| HOW TO COMPLETE THIS TASK |
Each line of the data below that carries the word "rings" needs to be copied.

| EXERCISE MATERIAL |
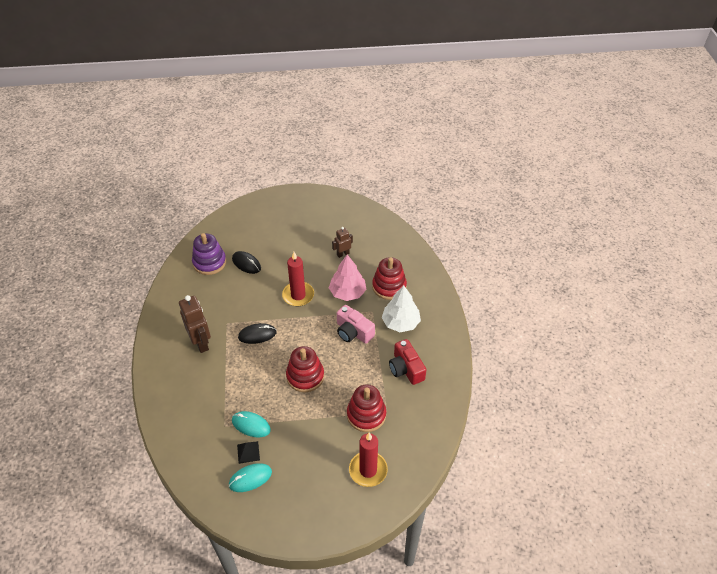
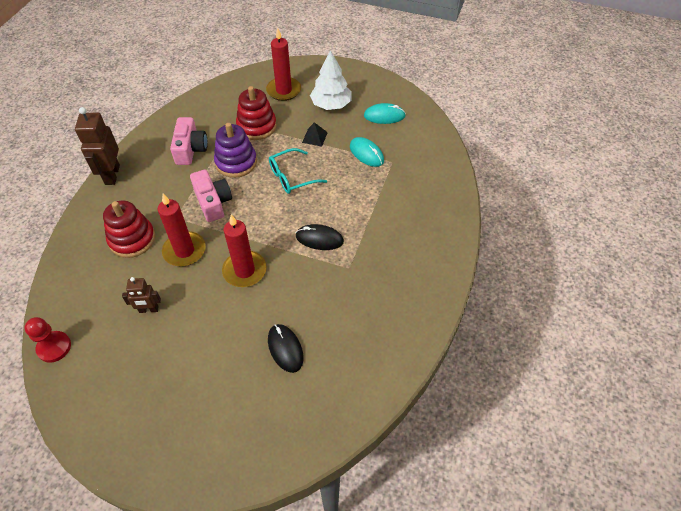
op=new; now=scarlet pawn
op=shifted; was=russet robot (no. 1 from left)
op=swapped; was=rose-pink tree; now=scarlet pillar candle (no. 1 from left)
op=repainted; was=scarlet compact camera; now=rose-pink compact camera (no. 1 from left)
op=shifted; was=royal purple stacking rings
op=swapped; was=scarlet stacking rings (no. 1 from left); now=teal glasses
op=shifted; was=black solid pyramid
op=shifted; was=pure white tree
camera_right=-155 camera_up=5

| RESULT OF THE EXERCISE |
op=shifted; was=royal purple stacking rings
op=swapped; was=scarlet stacking rings (no. 1 from left); now=teal glasses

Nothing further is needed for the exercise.